■ **ACTIVITY**
Please return all lines of the data below containing the string "brown".

[Stored entries]
● ● ● ● ●

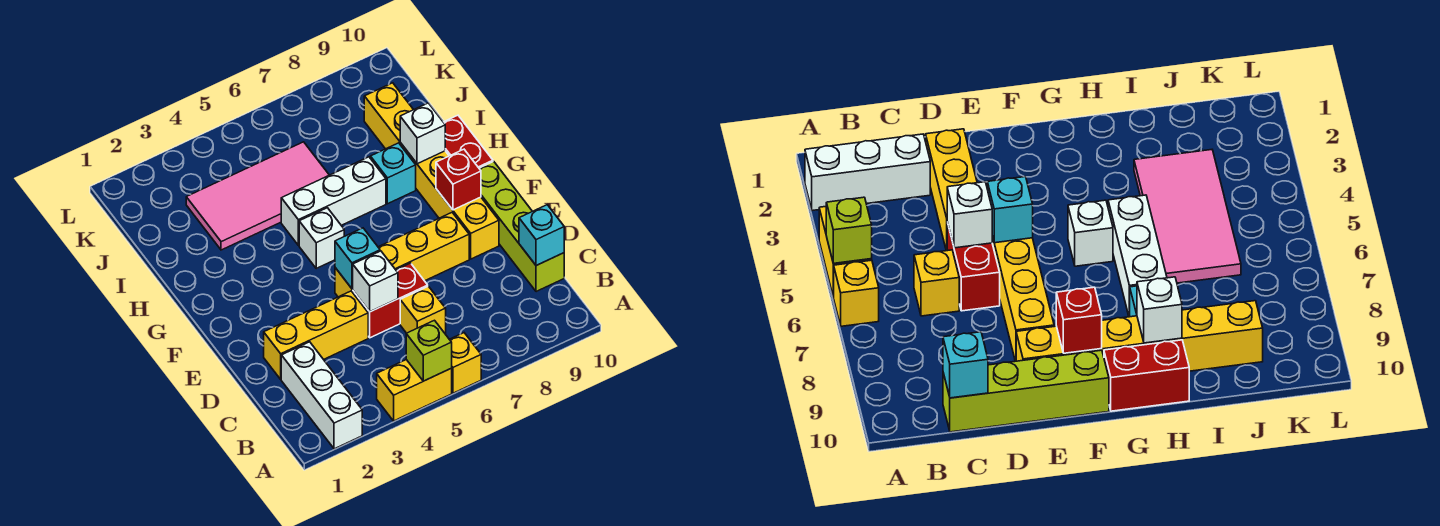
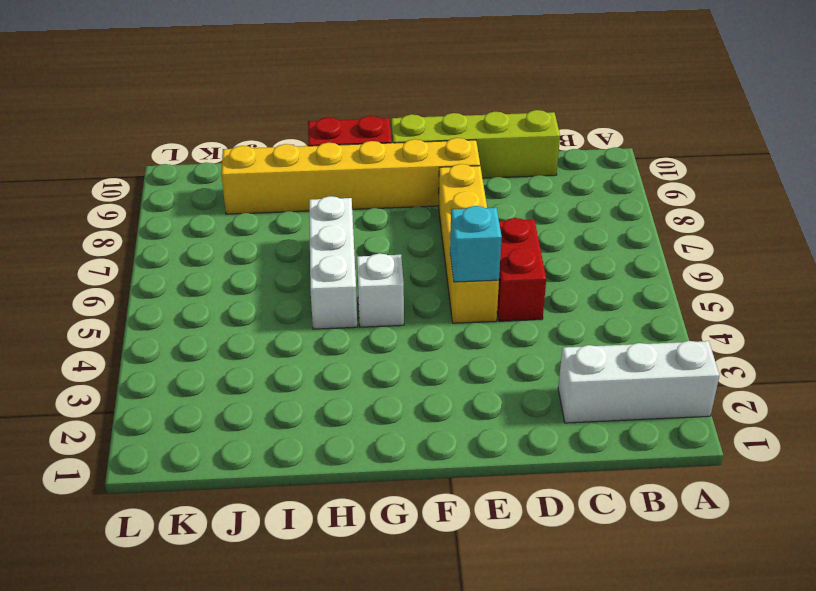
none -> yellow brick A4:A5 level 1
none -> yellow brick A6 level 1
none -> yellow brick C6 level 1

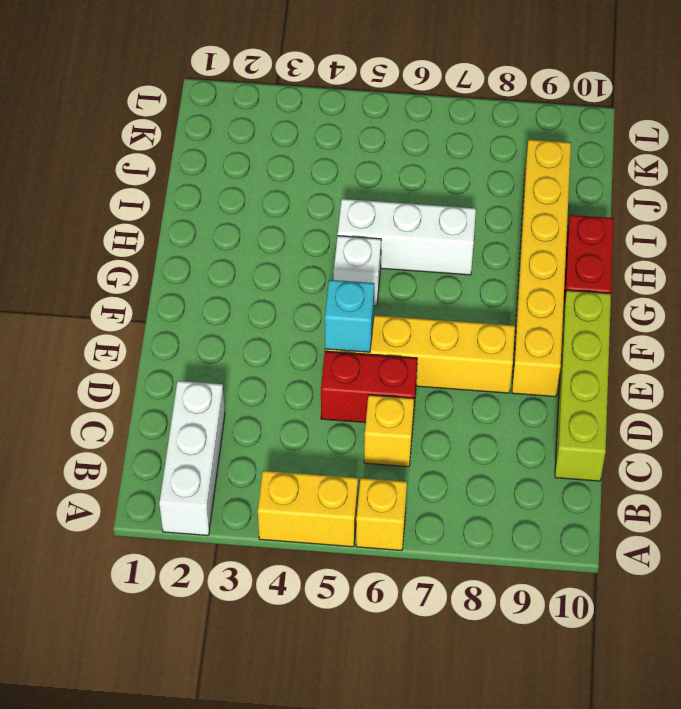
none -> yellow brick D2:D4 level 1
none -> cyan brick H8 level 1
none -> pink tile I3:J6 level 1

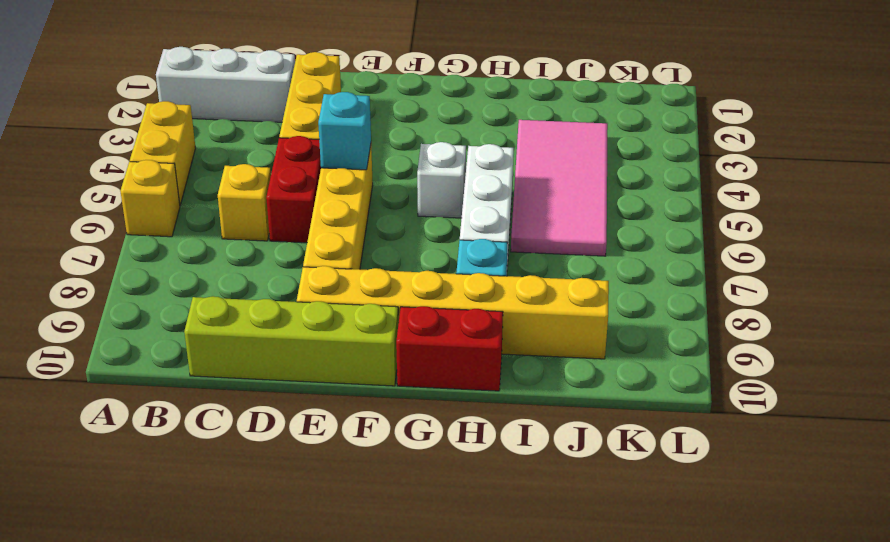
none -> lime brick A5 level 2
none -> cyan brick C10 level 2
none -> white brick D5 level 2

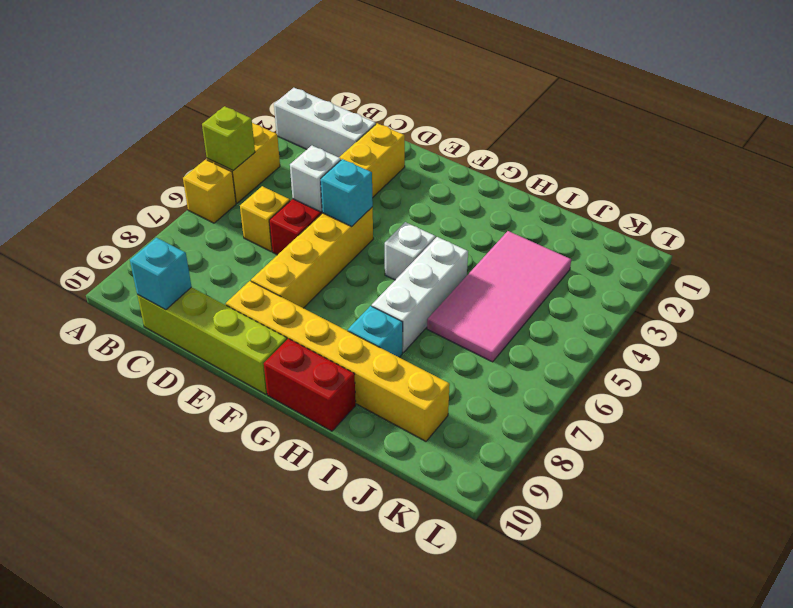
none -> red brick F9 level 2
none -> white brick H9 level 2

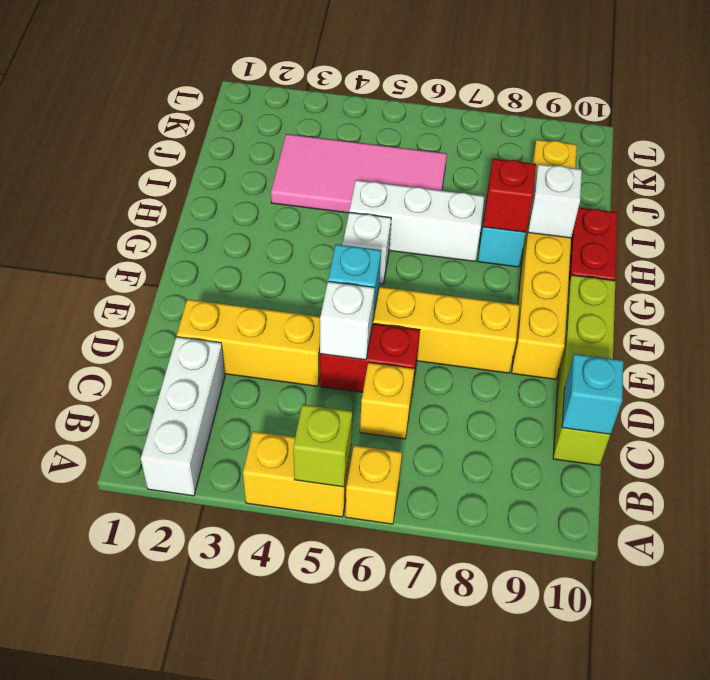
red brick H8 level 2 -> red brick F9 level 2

● ● ● ● ●

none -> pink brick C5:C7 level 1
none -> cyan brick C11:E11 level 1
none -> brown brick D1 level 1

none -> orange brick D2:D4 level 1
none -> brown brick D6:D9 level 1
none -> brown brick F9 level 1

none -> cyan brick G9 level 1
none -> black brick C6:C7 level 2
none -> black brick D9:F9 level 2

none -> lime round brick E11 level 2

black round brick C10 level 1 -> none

● ● ● ● ●

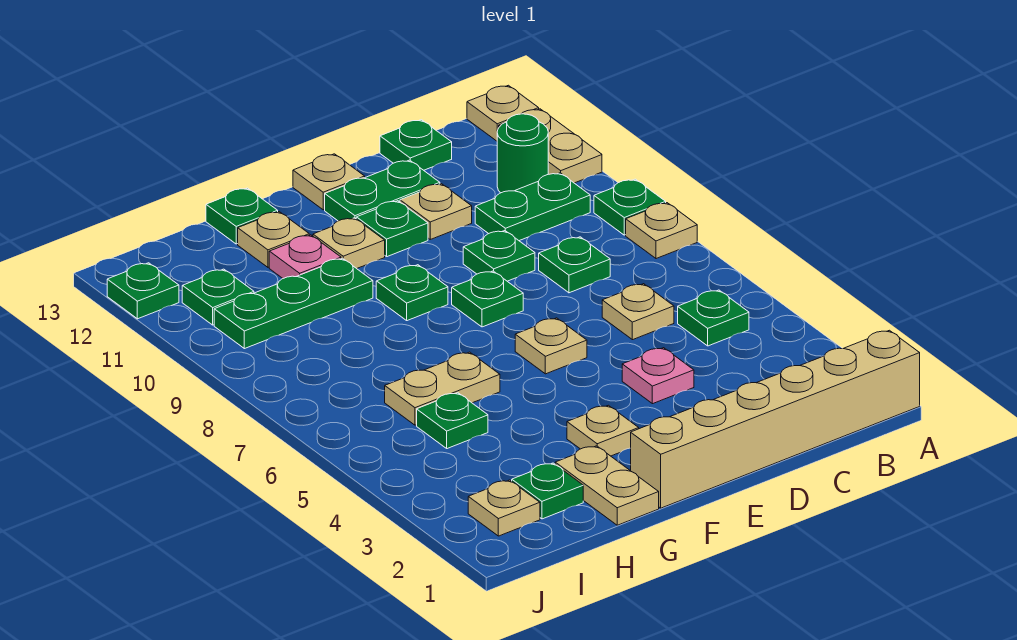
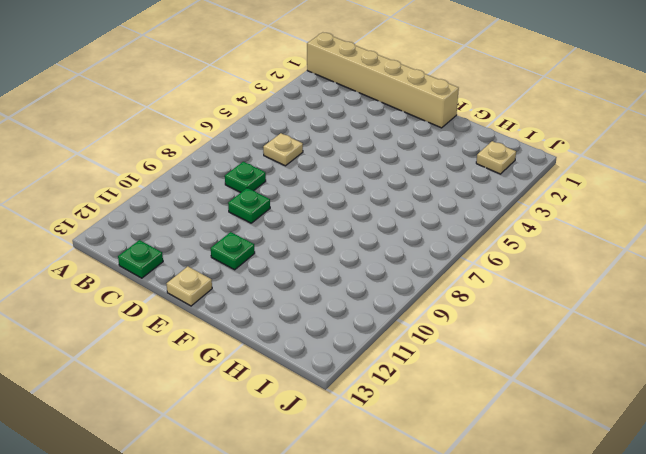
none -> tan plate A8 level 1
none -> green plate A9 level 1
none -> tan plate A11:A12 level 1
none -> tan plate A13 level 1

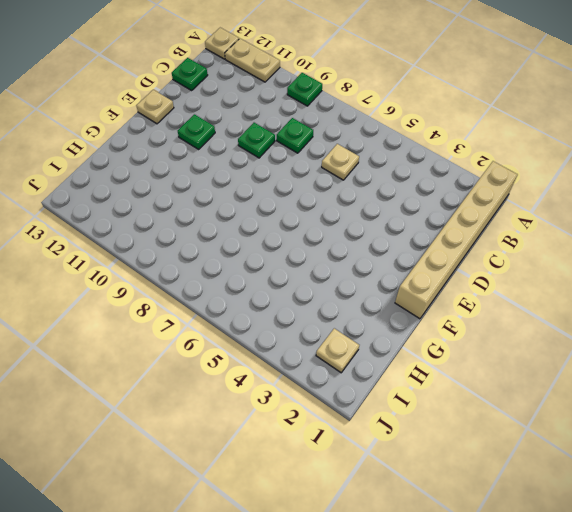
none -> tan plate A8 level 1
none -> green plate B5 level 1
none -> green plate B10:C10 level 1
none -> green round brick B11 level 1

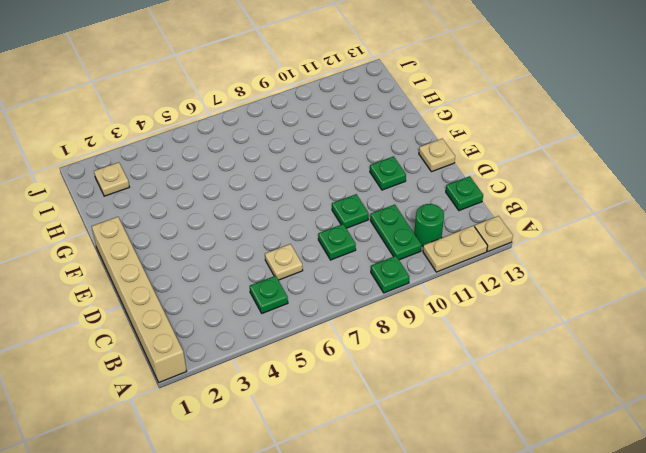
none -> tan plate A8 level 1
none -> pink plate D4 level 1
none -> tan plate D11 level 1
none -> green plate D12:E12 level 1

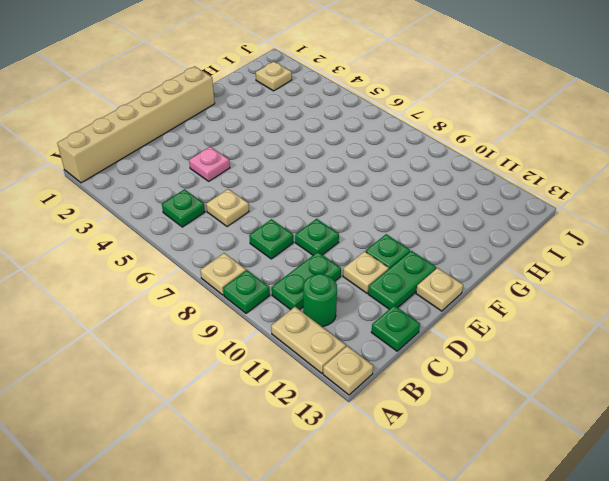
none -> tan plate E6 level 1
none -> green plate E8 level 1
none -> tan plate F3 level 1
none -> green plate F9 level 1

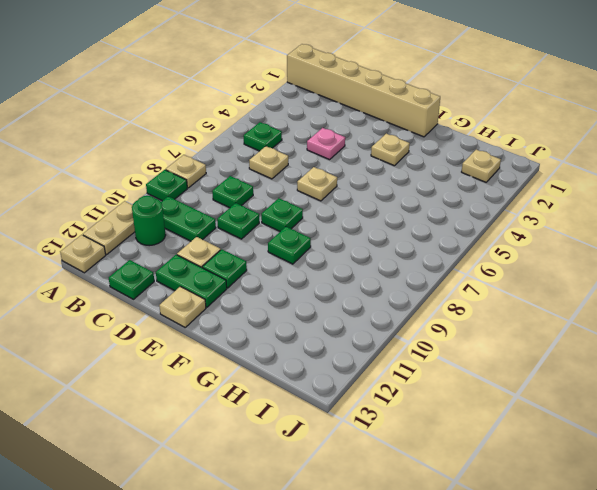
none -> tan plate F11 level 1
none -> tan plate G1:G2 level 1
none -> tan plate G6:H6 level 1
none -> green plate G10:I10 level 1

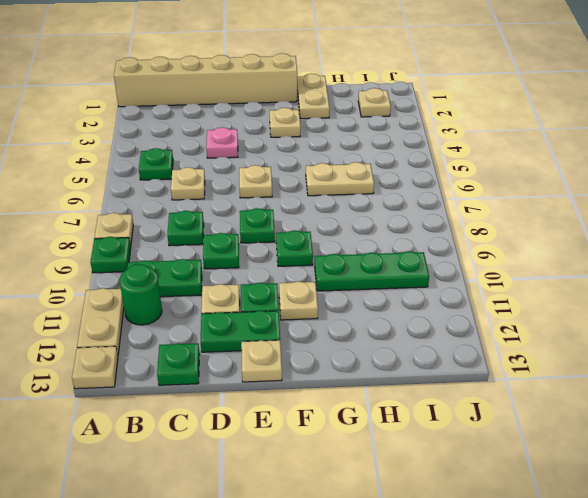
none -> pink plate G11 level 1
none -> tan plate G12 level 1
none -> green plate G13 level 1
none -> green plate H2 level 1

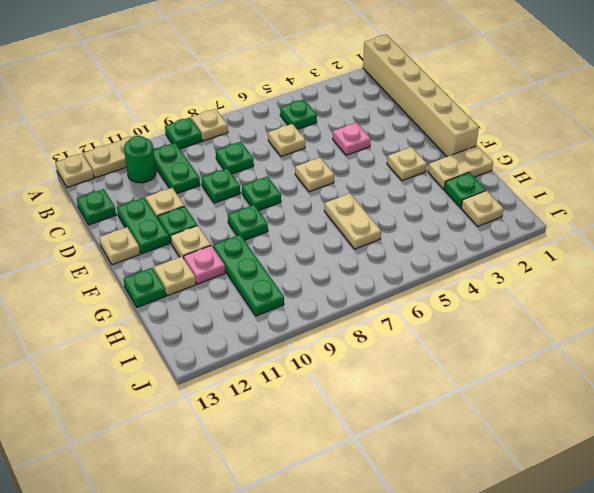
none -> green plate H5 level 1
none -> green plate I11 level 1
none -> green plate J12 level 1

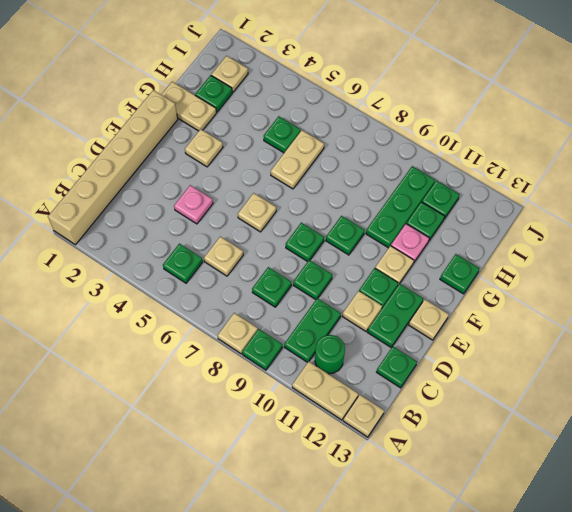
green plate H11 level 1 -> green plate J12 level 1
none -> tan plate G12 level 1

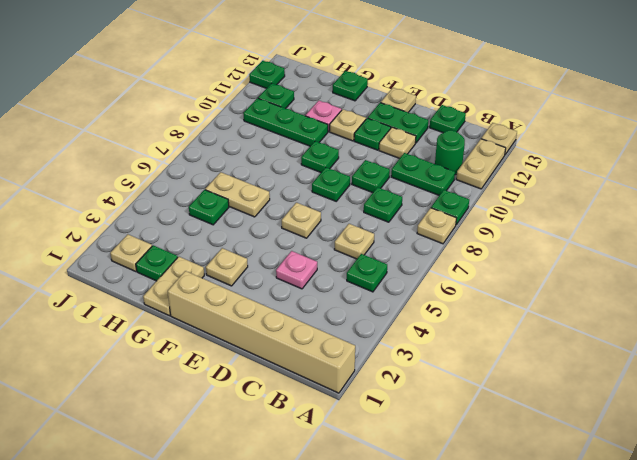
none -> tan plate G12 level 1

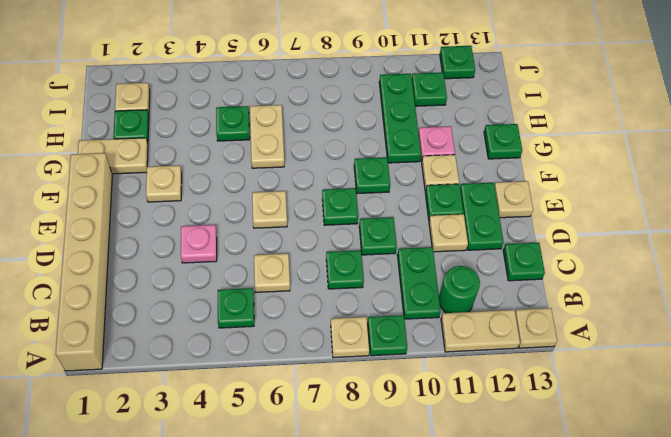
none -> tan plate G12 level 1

● ● ● ● ●

■ **RESPONSE TO THIS EXERCISE**
none -> brown brick D1 level 1
none -> brown brick D6:D9 level 1
none -> brown brick F9 level 1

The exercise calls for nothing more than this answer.